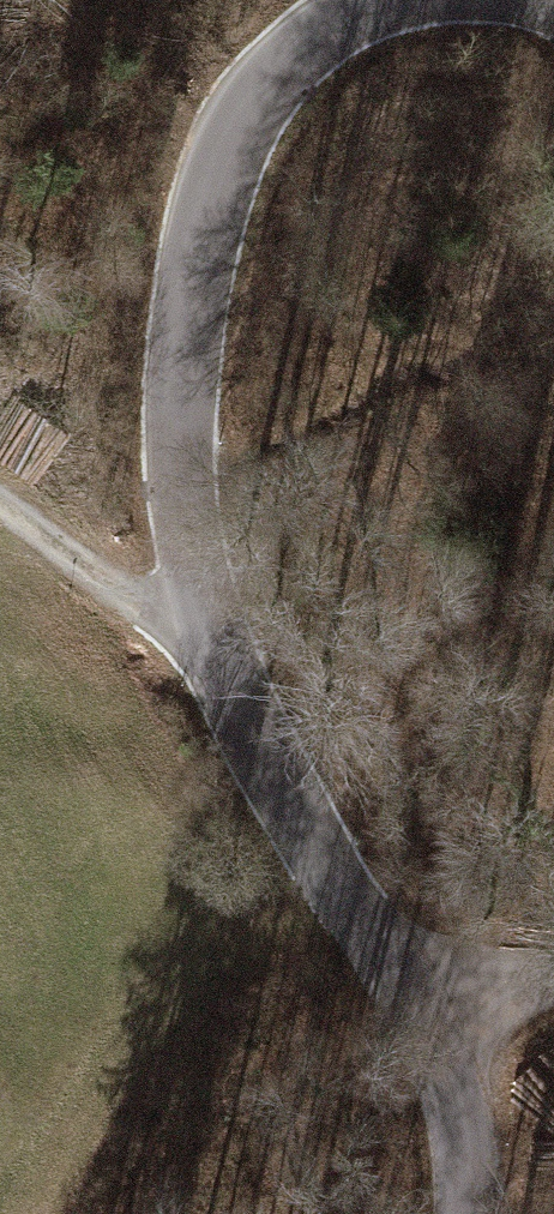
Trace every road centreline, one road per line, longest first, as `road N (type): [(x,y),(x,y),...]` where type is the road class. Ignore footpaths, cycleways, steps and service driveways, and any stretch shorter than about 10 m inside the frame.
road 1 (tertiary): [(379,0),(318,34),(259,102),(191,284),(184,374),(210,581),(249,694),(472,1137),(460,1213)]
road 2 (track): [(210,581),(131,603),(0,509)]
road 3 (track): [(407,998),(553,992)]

## What is needed
Retype all the data exactly, please, without pictures.

## Output of the task
Trace every road centreline, one road per line, longest first, as `road N (type): [(x,y),(x,y),...]` where type is the road class. Ignore footpaths, cycleways, steps and service driveways, and any stretch shorter than about 10 m inside the frame.
road 1 (tertiary): [(379,0),(318,34),(259,102),(191,284),(184,374),(210,581),(249,694),(472,1137),(460,1213)]
road 2 (track): [(210,581),(131,603),(0,509)]
road 3 (track): [(407,998),(553,992)]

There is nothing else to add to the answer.